**WHAT YOU HAVE TO DO:** Word for word, transcribe every line from the one holding "R3: 470 (HEAT, LED_A) -> 120 (HEAT, LED_A)" through the end of the records, but not the pictures.

**DATASET RECORDS:**
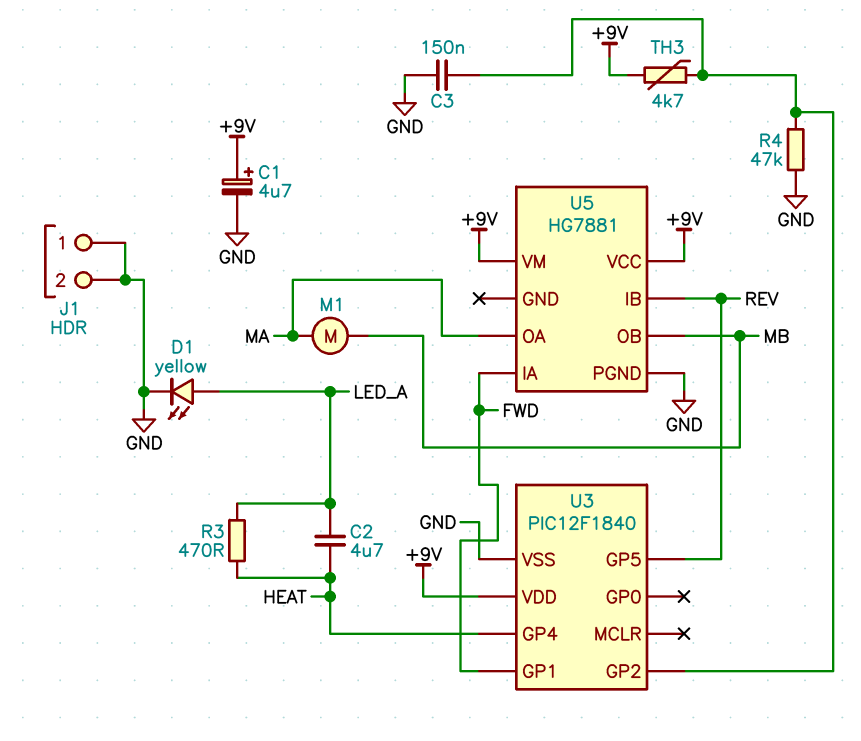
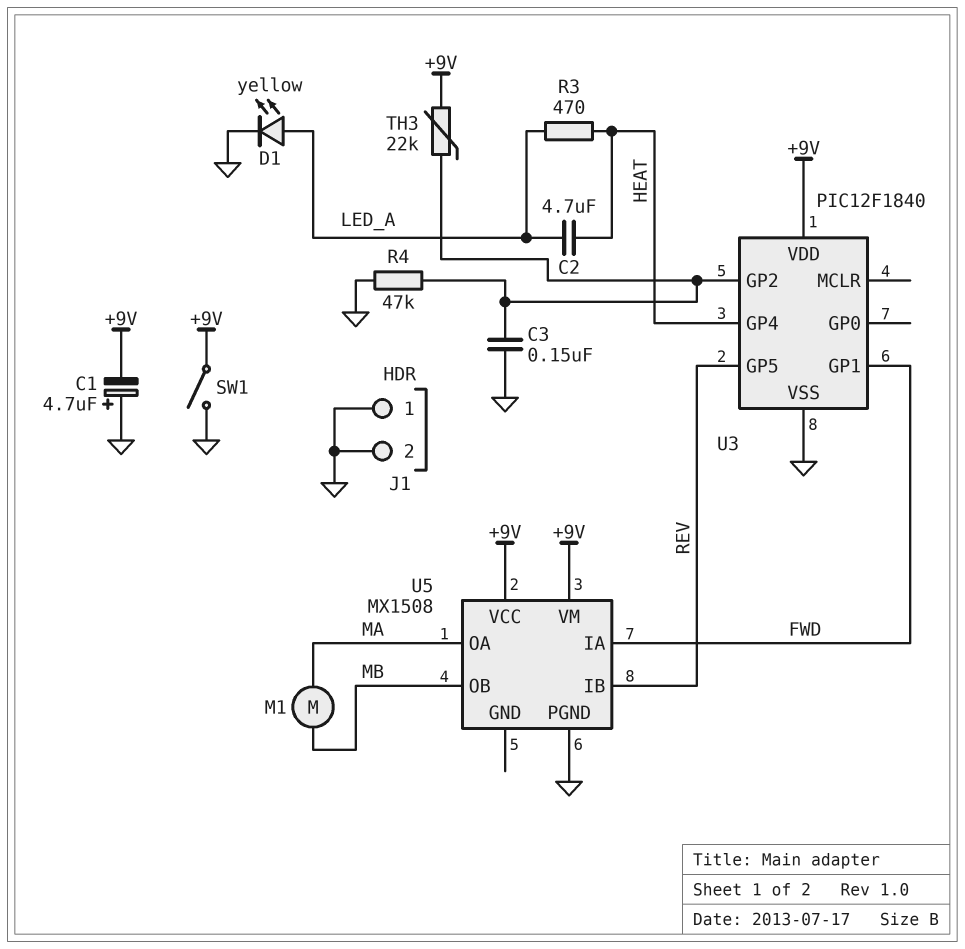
C1: 4.7uF (plus +9V, minus GND) -> 4.7uF (plus GND, minus +9V)
SW1: none -> switch (+9V, GND)
TH3: 4.7k (+9V, U3/GP2) -> 22k (+9V, U3/GP2)
U5: HG7881 -> MX1508

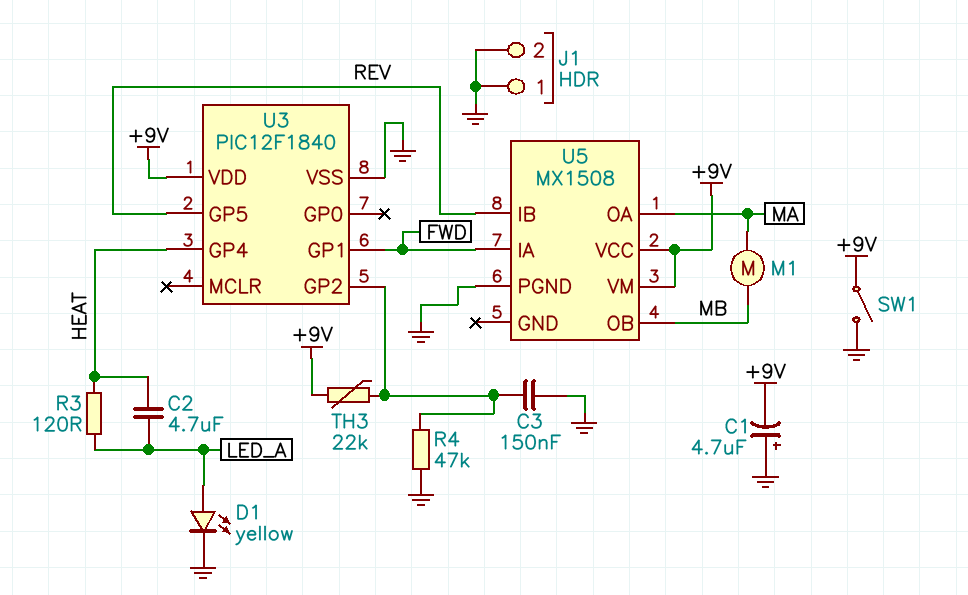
R3: 470 (HEAT, LED_A) -> 120 (HEAT, LED_A)

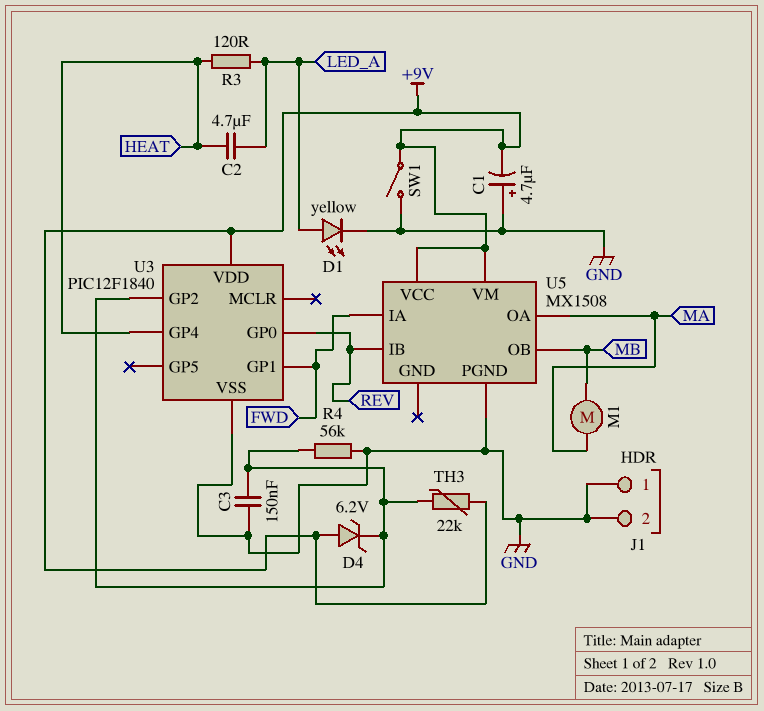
D4: none -> zener 6.2V (A +9V, K U3/GP2)
R4: 47k (GND, U3/GP2) -> 56k (GND, U3/GP2)
U3 pin GP0: none -> REV
U3 pin GP5: REV -> none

**THE COMPLETED TASK:**
R3: 470 (HEAT, LED_A) -> 120 (HEAT, LED_A)

D4: none -> zener 6.2V (A +9V, K U3/GP2)
R4: 47k (GND, U3/GP2) -> 56k (GND, U3/GP2)
U3 pin GP0: none -> REV
U3 pin GP5: REV -> none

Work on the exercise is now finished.